§ Directions
Please restate the entries verbatim. The copy should hold no pictures.

§ Provided information

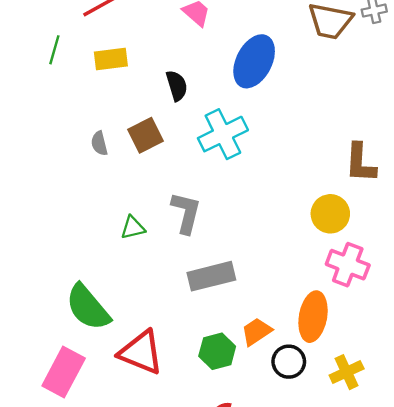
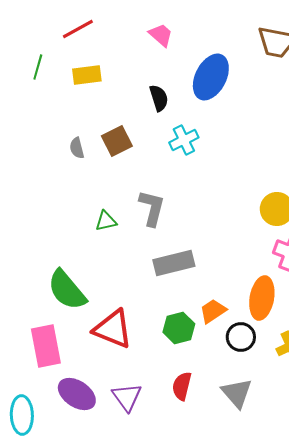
black semicircle: (177, 86) -> (159, 98), moved
cyan cross: (223, 134) -> (184, 140), size x0.7
pink rectangle: (64, 372) -> (46, 346), turned -39

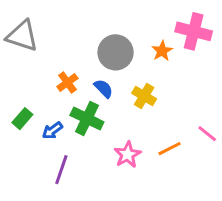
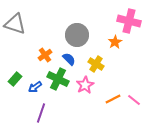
orange star: (162, 51) -> (115, 42), moved
pink line: (207, 134) -> (134, 100), moved
pink star: (128, 155) -> (85, 85), moved

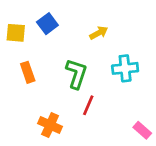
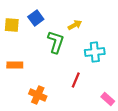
orange rectangle: (28, 72) -> (15, 65), moved, turned -70
green L-shape: (76, 74) -> (56, 42), moved
red line: (88, 105) -> (76, 80), moved

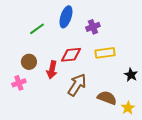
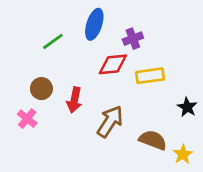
red diamond: (71, 55) -> (113, 64), moved
pink cross: (19, 83) -> (27, 119), turned -32

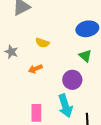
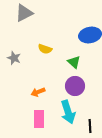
green triangle: (85, 56) -> (74, 62), moved
orange arrow: (35, 69) -> (38, 92), moved

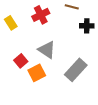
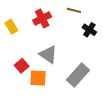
black cross: (87, 26) -> (89, 30), turned 32
orange square: (37, 73) -> (38, 78), turned 30

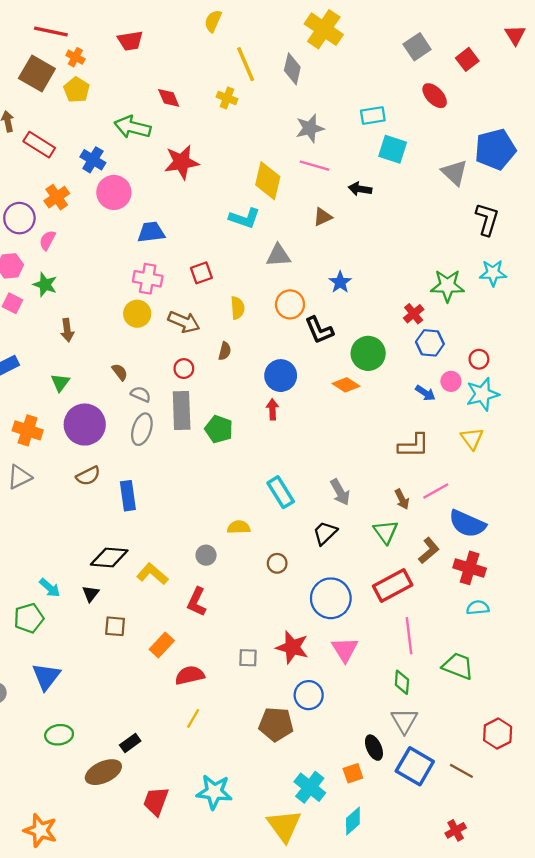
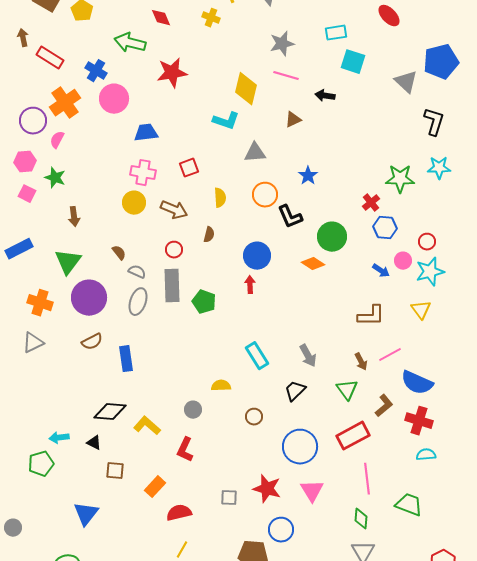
orange cross: (57, 197) -> (65, 103), size x1.4
green triangle: (60, 383) -> (68, 262), size x1.6
cyan arrow: (50, 588) -> (59, 438), turned 132
black triangle: (91, 594) -> (94, 443), turned -42
blue triangle: (46, 676) -> (86, 514), moved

§ Solution to the problem
black semicircle: (177, 86) -> (159, 98), moved
cyan cross: (223, 134) -> (184, 140), size x0.7
pink rectangle: (64, 372) -> (46, 346), turned -39

orange star: (162, 51) -> (115, 42), moved
pink line: (207, 134) -> (134, 100), moved
pink star: (128, 155) -> (85, 85), moved

orange rectangle: (28, 72) -> (15, 65), moved, turned -70
green L-shape: (76, 74) -> (56, 42), moved
red line: (88, 105) -> (76, 80), moved

red diamond: (71, 55) -> (113, 64), moved
pink cross: (19, 83) -> (27, 119), turned -32

green triangle: (85, 56) -> (74, 62), moved
orange arrow: (35, 69) -> (38, 92), moved

black cross: (87, 26) -> (89, 30), turned 32
orange square: (37, 73) -> (38, 78), turned 30

orange cross: (57, 197) -> (65, 103), size x1.4
green triangle: (60, 383) -> (68, 262), size x1.6
cyan arrow: (50, 588) -> (59, 438), turned 132
black triangle: (91, 594) -> (94, 443), turned -42
blue triangle: (46, 676) -> (86, 514), moved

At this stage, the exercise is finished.